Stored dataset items

☆ ☆ ☆ ☆

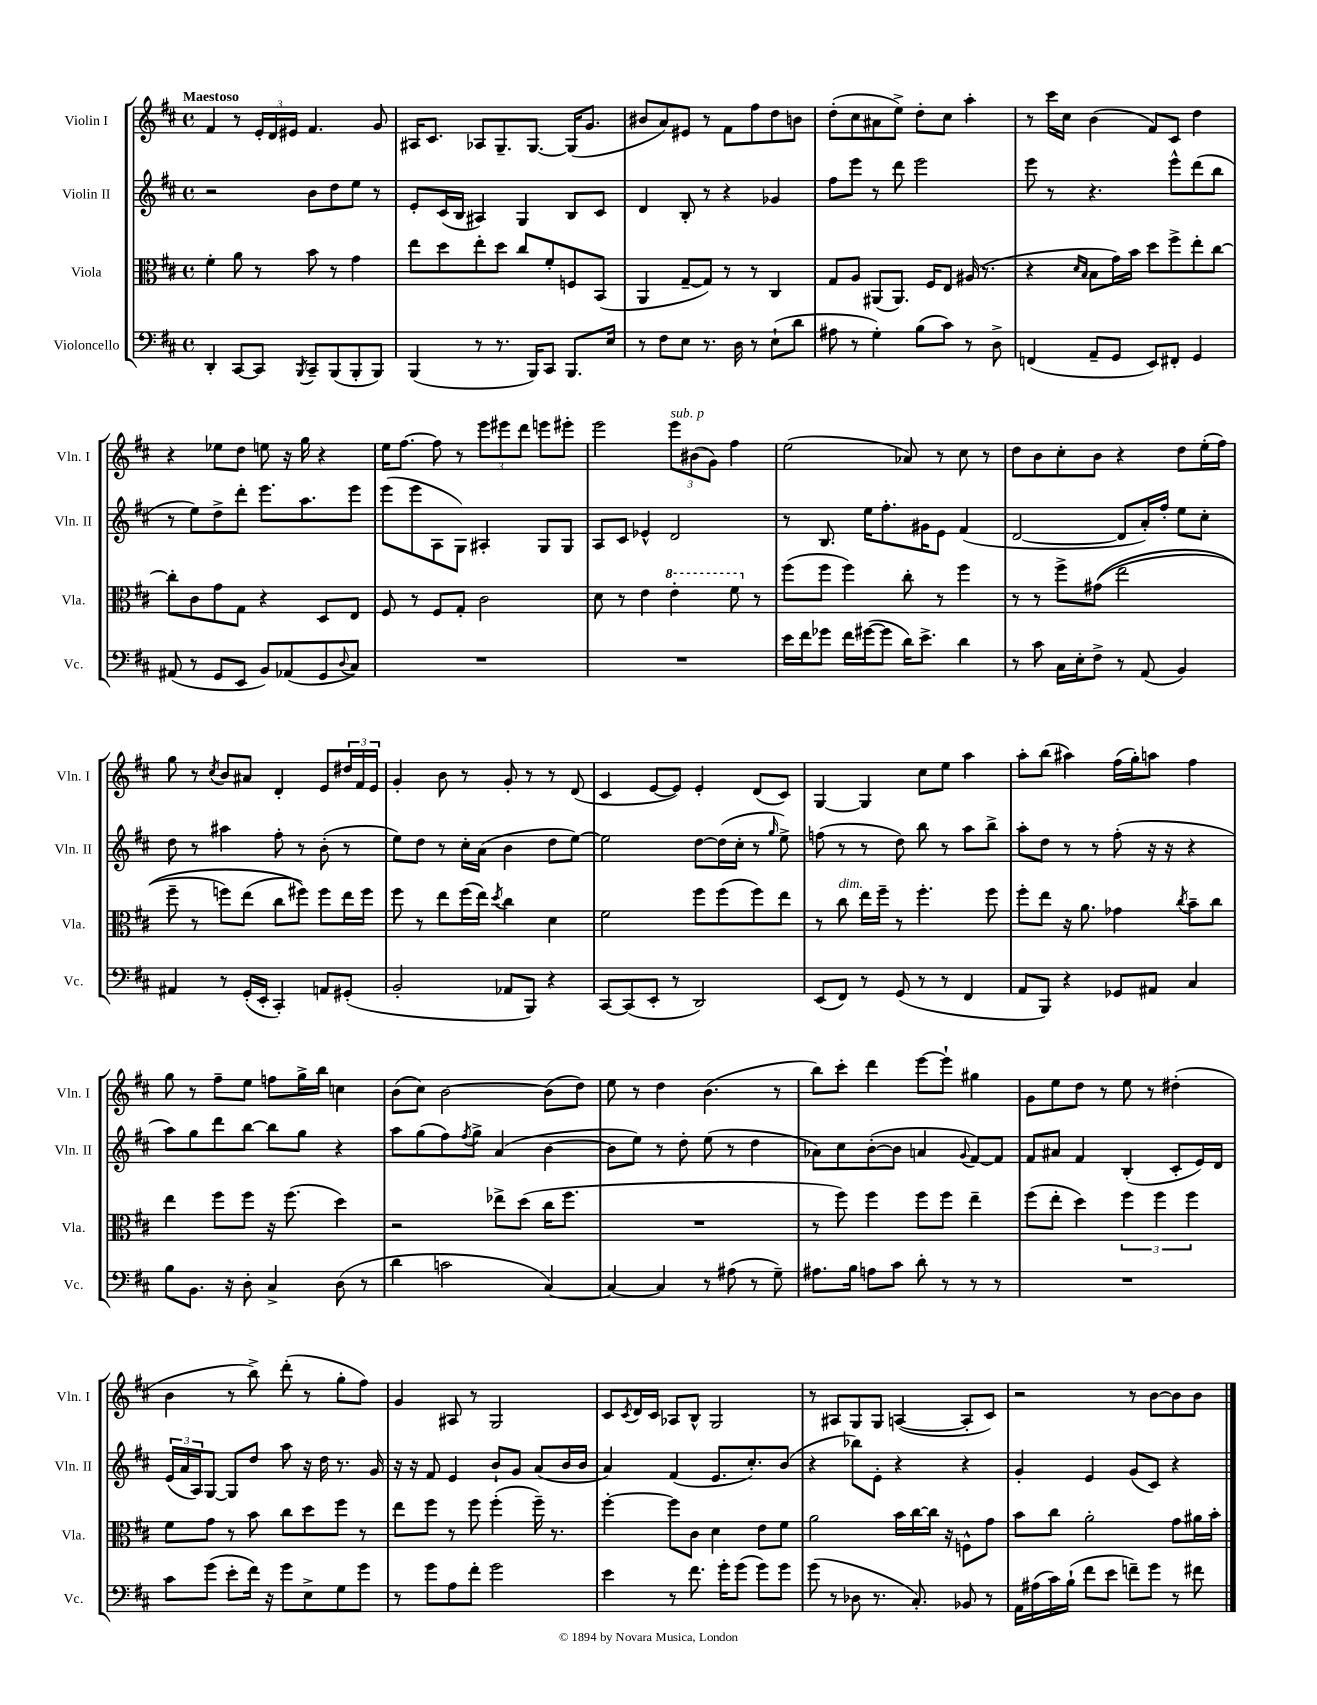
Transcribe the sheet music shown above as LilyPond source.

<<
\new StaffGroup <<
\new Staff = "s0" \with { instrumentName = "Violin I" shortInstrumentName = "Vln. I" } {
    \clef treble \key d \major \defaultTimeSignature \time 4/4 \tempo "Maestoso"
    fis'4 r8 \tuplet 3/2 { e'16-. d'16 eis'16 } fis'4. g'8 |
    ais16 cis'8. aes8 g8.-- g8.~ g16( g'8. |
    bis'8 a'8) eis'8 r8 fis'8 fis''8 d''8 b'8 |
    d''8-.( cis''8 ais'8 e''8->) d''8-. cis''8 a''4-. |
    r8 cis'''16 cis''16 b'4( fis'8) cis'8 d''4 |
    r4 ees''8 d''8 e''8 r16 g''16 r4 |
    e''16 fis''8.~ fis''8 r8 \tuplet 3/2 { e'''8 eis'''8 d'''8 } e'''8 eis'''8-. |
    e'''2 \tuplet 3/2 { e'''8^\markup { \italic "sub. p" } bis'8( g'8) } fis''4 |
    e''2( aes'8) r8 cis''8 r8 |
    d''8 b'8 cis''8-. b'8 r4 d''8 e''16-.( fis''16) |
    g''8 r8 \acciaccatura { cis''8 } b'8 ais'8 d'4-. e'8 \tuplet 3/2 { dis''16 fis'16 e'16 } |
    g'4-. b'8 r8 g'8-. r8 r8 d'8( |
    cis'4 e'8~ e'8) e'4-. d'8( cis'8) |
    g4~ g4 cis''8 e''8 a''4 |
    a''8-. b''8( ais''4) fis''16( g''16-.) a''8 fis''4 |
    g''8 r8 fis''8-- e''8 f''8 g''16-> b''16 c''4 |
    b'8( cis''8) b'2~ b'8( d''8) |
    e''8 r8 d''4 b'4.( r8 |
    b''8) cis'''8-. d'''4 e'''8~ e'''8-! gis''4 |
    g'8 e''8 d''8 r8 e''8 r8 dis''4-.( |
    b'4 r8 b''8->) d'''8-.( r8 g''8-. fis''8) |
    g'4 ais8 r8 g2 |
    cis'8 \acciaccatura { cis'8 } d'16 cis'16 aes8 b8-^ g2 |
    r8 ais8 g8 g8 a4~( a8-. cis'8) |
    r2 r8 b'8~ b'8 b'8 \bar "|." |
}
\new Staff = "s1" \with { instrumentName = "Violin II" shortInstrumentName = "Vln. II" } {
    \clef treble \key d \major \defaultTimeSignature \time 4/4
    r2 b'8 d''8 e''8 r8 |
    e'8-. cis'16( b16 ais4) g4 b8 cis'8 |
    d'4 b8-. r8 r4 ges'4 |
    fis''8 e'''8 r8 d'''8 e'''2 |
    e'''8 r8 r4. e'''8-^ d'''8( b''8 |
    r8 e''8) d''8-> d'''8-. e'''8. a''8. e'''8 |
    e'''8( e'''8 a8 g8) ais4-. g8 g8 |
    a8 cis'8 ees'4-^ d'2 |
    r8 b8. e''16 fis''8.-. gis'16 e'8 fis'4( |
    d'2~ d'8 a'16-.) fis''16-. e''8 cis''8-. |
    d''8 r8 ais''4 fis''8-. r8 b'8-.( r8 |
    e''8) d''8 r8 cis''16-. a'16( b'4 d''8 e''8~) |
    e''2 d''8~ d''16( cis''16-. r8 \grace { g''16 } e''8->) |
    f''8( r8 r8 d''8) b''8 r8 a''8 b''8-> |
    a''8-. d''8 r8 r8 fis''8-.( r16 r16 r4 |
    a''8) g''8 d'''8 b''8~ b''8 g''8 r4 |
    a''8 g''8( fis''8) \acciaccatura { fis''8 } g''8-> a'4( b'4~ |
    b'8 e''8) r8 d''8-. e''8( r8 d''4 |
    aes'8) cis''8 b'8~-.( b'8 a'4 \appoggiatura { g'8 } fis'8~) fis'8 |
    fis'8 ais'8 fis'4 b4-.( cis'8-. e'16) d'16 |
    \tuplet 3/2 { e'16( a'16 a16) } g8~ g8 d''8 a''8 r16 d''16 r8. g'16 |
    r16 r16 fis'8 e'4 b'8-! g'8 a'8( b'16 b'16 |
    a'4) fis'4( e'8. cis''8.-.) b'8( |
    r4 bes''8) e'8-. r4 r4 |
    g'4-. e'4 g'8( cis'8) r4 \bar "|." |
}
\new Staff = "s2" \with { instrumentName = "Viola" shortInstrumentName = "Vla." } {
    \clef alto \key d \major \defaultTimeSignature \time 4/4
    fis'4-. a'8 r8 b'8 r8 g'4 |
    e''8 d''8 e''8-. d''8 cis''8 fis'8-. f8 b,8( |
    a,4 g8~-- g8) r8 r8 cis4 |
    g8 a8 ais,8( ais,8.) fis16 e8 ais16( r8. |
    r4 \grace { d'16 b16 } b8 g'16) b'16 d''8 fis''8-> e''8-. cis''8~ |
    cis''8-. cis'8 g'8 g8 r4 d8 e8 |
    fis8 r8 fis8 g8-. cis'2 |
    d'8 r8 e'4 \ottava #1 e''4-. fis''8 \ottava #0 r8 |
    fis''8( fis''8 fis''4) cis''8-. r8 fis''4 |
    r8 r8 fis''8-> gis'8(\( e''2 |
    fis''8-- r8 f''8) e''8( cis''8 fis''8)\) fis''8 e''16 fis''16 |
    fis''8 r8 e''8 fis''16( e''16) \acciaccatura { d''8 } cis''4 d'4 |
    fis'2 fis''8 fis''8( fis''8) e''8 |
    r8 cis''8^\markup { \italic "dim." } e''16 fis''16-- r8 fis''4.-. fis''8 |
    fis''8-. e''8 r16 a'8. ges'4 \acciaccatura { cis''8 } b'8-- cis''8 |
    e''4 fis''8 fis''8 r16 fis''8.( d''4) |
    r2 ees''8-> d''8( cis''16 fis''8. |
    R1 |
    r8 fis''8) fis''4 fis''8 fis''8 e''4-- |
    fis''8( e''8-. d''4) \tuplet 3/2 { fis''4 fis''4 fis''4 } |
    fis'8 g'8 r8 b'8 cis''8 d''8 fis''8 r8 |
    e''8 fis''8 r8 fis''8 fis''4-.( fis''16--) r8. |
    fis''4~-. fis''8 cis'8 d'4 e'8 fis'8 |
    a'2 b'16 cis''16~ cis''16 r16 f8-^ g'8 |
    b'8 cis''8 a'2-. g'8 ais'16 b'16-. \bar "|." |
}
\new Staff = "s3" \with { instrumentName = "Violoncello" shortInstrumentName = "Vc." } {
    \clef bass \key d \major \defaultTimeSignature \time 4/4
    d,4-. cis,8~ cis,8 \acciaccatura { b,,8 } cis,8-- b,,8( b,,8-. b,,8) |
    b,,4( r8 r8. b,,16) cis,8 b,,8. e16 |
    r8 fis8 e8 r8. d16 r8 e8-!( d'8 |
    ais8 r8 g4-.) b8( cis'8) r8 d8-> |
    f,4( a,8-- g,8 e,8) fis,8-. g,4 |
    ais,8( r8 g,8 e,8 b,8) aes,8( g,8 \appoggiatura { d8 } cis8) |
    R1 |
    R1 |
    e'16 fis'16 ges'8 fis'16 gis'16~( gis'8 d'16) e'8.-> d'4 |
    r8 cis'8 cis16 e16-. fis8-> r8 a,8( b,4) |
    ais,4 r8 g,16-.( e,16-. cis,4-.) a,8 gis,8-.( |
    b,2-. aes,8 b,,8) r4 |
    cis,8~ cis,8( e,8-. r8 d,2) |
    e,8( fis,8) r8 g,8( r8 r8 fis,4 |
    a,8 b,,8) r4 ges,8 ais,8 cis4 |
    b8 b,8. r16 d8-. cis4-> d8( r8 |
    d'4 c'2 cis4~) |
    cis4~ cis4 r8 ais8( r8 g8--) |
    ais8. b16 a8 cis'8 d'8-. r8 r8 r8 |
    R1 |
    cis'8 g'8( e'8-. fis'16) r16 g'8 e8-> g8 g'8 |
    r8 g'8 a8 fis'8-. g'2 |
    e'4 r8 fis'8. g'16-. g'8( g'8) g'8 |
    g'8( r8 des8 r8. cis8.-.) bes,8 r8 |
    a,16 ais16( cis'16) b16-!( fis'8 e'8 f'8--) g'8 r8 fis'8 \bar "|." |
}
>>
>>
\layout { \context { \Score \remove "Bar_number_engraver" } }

☆ ☆ ☆ ☆

> DO THIS:
Select every line above that contains the string "defaultTimeSignature", matching case exactly.

> WRITTEN REPLY:
    \clef treble \key d \major \defaultTimeSignature \time 4/4 \tempo "Maestoso"
    \clef treble \key d \major \defaultTimeSignature \time 4/4
    \clef alto \key d \major \defaultTimeSignature \time 4/4
    \clef bass \key d \major \defaultTimeSignature \time 4/4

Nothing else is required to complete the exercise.